RECORD SET:
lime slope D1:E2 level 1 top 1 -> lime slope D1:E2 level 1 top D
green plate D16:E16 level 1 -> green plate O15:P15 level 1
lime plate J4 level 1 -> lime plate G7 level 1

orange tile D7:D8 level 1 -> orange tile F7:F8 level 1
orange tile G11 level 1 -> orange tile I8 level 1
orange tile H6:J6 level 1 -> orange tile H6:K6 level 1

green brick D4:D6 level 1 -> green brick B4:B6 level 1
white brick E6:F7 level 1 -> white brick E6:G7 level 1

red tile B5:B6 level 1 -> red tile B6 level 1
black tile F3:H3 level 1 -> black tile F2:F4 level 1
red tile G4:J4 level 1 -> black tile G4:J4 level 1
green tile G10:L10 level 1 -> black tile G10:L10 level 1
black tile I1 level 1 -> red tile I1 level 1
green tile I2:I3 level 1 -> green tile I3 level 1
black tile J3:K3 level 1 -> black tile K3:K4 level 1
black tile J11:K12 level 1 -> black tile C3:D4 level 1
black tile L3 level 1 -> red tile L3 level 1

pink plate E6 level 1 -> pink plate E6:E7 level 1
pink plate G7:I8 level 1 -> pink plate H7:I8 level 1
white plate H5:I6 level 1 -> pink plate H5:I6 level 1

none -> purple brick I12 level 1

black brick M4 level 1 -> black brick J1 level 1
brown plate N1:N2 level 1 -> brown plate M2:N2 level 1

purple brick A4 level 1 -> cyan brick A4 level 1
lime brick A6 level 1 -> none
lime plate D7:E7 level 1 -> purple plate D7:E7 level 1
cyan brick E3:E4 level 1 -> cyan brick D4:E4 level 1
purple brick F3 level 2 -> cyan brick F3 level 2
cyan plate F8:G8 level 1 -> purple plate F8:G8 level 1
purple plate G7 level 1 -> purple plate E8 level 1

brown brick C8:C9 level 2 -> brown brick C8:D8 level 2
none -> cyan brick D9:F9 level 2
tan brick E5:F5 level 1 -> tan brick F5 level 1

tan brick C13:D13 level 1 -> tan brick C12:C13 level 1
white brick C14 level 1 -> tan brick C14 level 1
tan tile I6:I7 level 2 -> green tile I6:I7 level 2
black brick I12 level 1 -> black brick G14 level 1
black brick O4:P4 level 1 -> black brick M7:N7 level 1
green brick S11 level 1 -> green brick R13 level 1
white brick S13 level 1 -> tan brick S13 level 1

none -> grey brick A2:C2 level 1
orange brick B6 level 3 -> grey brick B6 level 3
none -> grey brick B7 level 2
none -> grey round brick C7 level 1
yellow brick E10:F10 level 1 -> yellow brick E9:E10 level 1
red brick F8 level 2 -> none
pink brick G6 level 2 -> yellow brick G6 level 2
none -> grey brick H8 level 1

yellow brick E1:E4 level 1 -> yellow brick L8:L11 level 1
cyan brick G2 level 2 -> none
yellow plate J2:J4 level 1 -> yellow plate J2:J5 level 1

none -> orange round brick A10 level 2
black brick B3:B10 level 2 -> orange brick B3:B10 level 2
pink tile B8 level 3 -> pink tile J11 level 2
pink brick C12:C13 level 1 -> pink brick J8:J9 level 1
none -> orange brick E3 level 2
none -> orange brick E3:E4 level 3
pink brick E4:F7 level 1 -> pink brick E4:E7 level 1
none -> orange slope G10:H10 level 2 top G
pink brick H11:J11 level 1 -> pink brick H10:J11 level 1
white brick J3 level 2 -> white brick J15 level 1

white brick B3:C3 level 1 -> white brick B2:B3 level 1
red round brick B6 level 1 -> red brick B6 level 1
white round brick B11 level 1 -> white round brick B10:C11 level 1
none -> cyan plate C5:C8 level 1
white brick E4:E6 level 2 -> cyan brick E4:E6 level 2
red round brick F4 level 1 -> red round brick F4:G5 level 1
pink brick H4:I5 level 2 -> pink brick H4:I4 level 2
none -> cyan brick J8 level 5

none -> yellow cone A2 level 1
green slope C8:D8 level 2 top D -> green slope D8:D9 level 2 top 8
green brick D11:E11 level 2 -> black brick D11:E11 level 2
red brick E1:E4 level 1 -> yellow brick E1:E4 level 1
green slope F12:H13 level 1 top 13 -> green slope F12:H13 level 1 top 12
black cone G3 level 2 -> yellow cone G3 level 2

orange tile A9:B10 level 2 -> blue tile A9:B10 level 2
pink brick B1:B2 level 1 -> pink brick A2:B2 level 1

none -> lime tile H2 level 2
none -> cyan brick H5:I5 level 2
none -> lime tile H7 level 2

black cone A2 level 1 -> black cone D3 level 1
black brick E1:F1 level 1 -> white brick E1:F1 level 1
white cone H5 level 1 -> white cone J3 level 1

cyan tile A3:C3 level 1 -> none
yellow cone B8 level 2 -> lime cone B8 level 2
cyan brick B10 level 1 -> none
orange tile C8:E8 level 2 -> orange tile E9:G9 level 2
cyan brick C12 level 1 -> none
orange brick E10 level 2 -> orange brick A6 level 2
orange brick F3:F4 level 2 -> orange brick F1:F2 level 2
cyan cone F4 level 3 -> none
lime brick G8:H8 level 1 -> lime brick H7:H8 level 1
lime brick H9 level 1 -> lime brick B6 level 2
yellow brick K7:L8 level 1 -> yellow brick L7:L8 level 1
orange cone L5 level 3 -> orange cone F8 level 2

EXERCISE BRIEF: With the line that has "yellow cone B8" as the first and the line that has "cyan cone F4 level 3 -> none" as the last, repeat exactly that run of lines above and no more.

WRITTEN REPLY:
yellow cone B8 level 2 -> lime cone B8 level 2
cyan brick B10 level 1 -> none
orange tile C8:E8 level 2 -> orange tile E9:G9 level 2
cyan brick C12 level 1 -> none
orange brick E10 level 2 -> orange brick A6 level 2
orange brick F3:F4 level 2 -> orange brick F1:F2 level 2
cyan cone F4 level 3 -> none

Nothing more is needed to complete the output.